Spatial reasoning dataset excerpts
>> begin

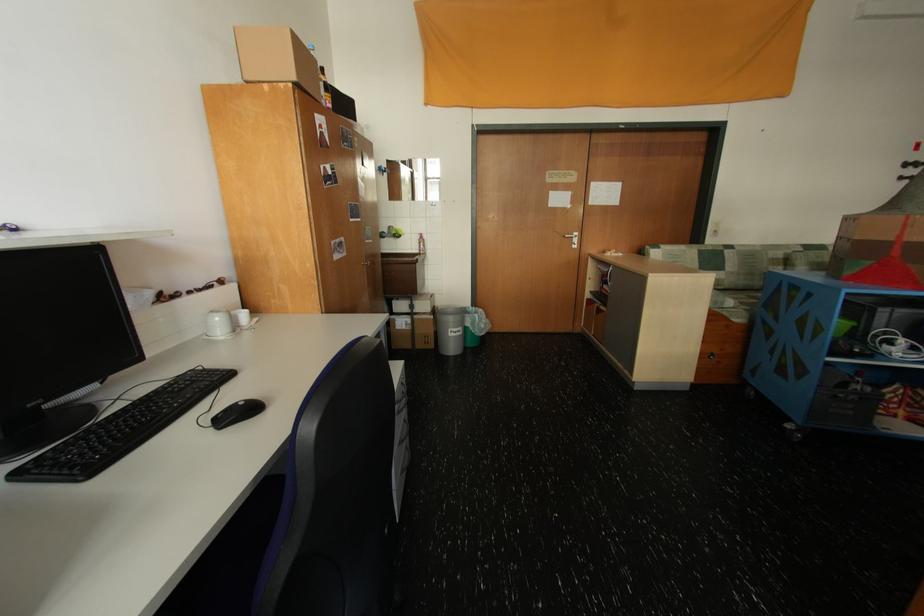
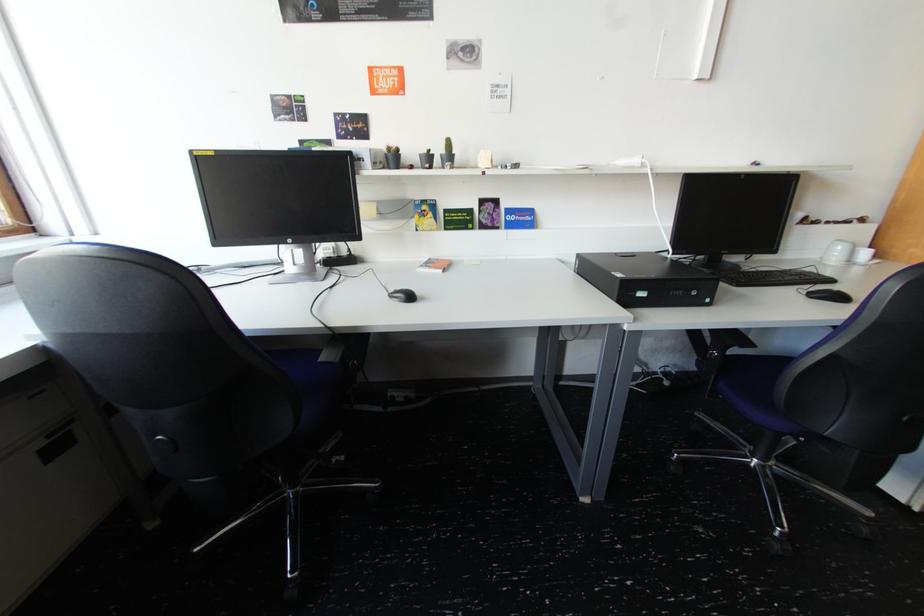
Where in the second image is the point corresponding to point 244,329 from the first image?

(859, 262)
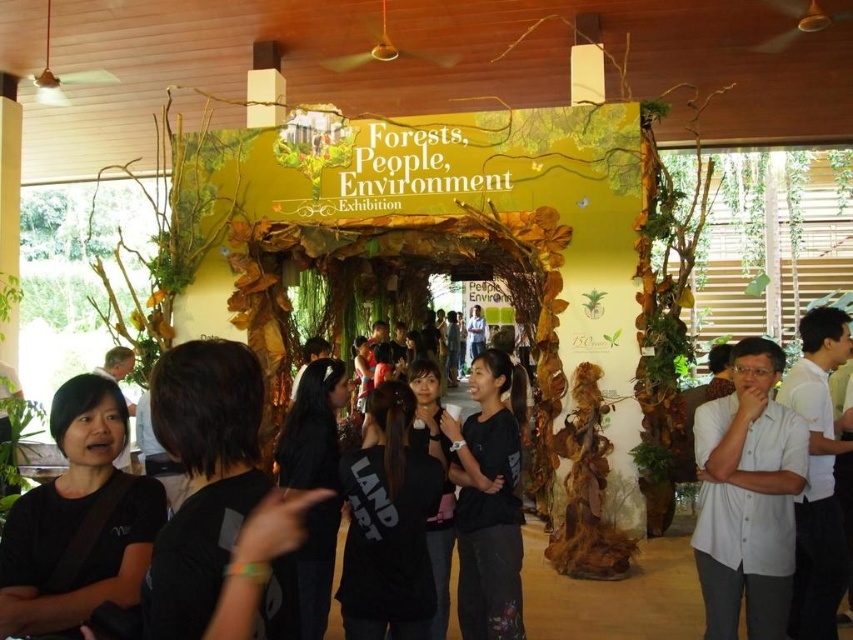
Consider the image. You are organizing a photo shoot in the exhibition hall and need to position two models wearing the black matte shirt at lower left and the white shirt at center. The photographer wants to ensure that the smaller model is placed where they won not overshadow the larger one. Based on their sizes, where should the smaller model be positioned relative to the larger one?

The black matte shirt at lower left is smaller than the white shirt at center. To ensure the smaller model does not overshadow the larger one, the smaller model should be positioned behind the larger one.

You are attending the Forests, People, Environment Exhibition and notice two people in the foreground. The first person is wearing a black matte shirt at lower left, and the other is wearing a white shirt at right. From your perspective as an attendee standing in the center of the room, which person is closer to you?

>> end

# Your task
Please rewrite the entries, substituting "fashion shoot" for "photo shoot" and leaving everything else unchanged. Omit the pictures from your answer.

# Full solution
Where in the second image is the point corresponding to point 244,329 from the first image?

(859, 262)
Consider the image. You are organizing a fashion shoot in the exhibition hall and need to position two models wearing the black matte shirt at lower left and the white shirt at center. The photographer wants to ensure that the smaller model is placed where they won not overshadow the larger one. Based on their sizes, where should the smaller model be positioned relative to the larger one?

The black matte shirt at lower left is smaller than the white shirt at center. To ensure the smaller model does not overshadow the larger one, the smaller model should be positioned behind the larger one.

You are attending the Forests, People, Environment Exhibition and notice two people in the foreground. The first person is wearing a black matte shirt at lower left, and the other is wearing a white shirt at right. From your perspective as an attendee standing in the center of the room, which person is closer to you?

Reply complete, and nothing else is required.